_Task to carry out:_ Tally up the lines below with "minus" in them. Answer with the number only.

Revision tracking records
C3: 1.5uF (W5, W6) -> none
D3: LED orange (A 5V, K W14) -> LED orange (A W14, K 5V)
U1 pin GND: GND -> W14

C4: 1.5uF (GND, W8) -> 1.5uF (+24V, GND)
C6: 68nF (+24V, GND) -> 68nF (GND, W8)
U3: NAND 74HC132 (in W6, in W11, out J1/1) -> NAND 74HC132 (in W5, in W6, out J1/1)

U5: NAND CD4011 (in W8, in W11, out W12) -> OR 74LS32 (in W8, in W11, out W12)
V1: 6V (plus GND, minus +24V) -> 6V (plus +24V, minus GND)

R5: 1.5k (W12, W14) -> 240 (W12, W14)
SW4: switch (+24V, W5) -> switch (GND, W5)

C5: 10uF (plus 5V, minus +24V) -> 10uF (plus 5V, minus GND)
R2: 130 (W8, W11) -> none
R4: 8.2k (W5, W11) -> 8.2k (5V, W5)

_Solution for this problem:_ 2